* WHAT IS BEING ASKED *
Your answer must be an exact copy of the data below.

* DATA BELOW *
-------
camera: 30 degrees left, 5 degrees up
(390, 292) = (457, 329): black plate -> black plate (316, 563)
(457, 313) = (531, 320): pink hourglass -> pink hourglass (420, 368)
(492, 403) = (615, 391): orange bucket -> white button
-------
* TASK SOLUTION *
camera: 30 degrees left, 5 degrees up
(390, 292) = (457, 329): black plate -> black plate (316, 563)
(457, 313) = (531, 320): pink hourglass -> pink hourglass (420, 368)
(492, 403) = (615, 391): orange bucket -> white button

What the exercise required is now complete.